DATASET EXTRACT below:

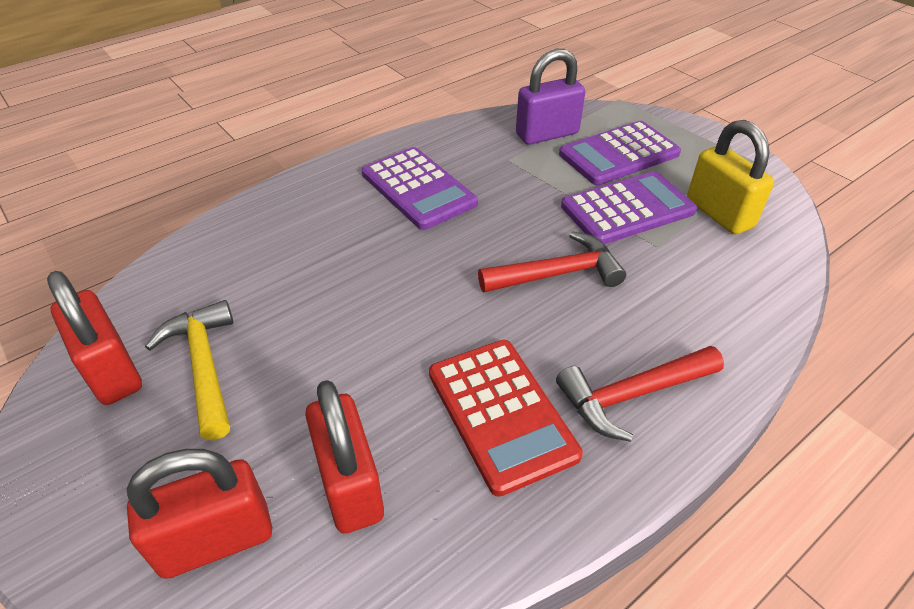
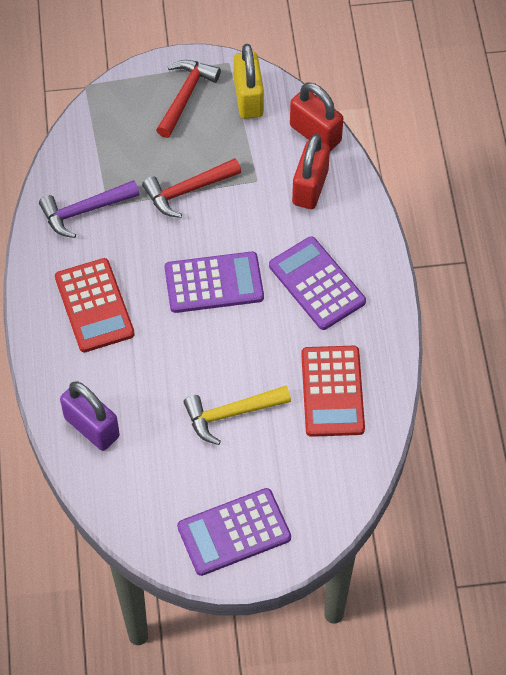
purple hammer: 0 -> 1
red calculator: 1 -> 2
red padlock: 3 -> 2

End of DATASET EXTRACT.

In transcribing the lines above, omit the images and keep all else exact.

# TASK ANSWER
purple hammer: 0 -> 1
red calculator: 1 -> 2
red padlock: 3 -> 2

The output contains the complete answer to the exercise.